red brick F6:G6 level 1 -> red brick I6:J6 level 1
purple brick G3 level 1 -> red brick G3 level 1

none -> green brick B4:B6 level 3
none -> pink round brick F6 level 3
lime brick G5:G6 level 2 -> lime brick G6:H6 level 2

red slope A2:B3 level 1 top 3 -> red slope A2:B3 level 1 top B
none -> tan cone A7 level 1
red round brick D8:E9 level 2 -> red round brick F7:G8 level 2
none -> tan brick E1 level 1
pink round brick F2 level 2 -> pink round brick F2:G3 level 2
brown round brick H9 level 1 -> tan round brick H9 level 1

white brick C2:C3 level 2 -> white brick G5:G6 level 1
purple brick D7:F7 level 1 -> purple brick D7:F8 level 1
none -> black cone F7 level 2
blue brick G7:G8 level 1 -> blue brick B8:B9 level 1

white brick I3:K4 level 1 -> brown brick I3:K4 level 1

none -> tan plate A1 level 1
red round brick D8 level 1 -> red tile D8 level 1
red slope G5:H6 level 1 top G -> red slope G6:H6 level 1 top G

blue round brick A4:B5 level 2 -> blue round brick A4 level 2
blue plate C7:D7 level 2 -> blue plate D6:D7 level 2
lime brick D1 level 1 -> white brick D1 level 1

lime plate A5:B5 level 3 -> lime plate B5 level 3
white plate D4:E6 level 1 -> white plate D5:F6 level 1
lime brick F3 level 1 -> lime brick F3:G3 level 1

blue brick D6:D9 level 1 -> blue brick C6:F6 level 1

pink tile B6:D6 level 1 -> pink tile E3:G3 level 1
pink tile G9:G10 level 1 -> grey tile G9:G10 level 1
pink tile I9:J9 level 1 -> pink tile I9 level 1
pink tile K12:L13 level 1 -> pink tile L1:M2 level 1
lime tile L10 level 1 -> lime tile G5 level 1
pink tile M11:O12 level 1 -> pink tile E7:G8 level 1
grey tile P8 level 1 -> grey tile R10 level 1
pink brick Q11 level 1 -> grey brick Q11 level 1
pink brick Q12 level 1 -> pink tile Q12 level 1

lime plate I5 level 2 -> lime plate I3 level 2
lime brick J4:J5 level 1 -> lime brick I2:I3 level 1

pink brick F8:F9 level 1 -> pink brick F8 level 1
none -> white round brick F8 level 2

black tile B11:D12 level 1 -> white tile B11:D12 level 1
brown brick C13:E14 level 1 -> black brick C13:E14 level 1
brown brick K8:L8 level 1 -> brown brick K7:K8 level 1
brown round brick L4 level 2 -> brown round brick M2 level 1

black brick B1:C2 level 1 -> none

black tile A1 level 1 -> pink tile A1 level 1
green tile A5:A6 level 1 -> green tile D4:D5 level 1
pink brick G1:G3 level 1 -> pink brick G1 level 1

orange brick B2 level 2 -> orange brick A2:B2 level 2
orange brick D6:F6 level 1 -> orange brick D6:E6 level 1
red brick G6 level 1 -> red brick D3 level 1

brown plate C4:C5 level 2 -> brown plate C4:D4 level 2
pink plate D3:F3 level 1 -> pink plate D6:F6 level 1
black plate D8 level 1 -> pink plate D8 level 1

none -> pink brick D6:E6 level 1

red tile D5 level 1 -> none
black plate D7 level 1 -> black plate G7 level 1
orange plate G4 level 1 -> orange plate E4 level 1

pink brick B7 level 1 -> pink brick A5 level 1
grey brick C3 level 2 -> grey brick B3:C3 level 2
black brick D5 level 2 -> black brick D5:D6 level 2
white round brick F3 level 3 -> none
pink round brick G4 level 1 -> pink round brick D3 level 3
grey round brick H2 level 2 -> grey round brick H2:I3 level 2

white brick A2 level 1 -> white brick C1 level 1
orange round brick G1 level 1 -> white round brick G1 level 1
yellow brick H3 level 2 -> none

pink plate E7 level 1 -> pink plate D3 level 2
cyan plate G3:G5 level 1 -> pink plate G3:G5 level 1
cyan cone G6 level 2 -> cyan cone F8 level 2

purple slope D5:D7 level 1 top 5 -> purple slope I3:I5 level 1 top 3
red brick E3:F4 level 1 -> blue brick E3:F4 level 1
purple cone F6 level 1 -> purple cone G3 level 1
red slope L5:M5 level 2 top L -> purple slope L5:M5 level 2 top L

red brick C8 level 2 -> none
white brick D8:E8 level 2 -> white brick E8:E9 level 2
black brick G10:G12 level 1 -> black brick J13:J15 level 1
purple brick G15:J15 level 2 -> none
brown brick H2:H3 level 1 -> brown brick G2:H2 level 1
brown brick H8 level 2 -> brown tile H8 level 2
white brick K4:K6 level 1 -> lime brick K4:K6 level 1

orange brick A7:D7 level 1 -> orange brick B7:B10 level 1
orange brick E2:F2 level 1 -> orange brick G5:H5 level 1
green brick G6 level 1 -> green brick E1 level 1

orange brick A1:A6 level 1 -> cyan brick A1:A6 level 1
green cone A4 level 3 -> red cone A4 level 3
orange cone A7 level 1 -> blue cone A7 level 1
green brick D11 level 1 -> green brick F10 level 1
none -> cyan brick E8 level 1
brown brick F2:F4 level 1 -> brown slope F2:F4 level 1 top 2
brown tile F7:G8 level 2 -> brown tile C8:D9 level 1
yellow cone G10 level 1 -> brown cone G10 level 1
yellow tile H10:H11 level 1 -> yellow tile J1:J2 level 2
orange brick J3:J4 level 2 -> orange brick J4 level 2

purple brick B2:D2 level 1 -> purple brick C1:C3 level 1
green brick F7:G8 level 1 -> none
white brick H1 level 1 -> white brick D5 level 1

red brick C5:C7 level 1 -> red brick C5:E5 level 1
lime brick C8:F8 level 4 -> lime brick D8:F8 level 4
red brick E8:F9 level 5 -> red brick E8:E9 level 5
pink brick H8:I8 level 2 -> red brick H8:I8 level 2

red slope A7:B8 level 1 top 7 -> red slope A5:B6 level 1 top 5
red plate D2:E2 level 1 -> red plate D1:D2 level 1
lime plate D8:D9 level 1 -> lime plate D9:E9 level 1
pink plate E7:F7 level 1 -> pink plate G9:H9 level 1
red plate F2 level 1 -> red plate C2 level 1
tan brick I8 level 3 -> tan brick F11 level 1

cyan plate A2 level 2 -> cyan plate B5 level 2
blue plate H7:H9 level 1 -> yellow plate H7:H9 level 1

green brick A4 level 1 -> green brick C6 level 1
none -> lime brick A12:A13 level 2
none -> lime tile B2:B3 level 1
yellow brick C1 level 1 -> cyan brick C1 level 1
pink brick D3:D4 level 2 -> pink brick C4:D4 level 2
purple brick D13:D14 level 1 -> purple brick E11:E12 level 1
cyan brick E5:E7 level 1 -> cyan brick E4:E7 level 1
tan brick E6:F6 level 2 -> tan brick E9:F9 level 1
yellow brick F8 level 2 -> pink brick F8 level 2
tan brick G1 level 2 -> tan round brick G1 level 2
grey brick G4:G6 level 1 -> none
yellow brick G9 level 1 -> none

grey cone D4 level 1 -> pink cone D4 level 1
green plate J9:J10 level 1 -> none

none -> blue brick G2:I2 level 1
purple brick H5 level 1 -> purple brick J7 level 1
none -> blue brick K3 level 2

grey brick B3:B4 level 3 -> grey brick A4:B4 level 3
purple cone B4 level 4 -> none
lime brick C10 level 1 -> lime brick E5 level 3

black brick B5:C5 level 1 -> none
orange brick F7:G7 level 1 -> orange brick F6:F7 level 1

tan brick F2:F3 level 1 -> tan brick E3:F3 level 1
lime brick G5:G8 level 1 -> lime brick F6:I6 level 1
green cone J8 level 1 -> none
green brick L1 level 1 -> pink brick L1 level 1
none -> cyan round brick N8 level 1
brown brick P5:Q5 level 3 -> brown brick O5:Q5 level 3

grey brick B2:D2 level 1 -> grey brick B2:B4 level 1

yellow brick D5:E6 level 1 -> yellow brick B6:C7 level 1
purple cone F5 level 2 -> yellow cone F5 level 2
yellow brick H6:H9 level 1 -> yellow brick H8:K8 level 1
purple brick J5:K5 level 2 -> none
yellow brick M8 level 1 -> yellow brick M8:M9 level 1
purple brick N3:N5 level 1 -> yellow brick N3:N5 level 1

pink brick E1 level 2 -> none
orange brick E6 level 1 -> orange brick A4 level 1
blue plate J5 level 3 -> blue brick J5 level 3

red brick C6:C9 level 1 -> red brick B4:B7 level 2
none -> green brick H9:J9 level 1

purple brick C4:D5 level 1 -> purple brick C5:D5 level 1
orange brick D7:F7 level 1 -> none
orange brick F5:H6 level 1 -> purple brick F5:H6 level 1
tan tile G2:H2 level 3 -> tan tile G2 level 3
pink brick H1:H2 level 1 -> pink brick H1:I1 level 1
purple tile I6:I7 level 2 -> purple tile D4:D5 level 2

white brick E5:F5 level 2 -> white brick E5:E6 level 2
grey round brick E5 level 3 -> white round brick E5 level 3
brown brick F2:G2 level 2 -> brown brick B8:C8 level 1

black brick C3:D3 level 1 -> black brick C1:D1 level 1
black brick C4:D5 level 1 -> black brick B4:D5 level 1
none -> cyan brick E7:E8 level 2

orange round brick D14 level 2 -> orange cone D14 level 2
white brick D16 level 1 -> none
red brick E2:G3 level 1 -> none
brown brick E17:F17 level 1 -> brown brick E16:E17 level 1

____

Exercise aim
The reply should hold only the lines from the beginning of the listing to the line with "none -> tan brick E1 level 1", both ends included, unchanged.

Response to the exercise
red brick F6:G6 level 1 -> red brick I6:J6 level 1
purple brick G3 level 1 -> red brick G3 level 1

none -> green brick B4:B6 level 3
none -> pink round brick F6 level 3
lime brick G5:G6 level 2 -> lime brick G6:H6 level 2

red slope A2:B3 level 1 top 3 -> red slope A2:B3 level 1 top B
none -> tan cone A7 level 1
red round brick D8:E9 level 2 -> red round brick F7:G8 level 2
none -> tan brick E1 level 1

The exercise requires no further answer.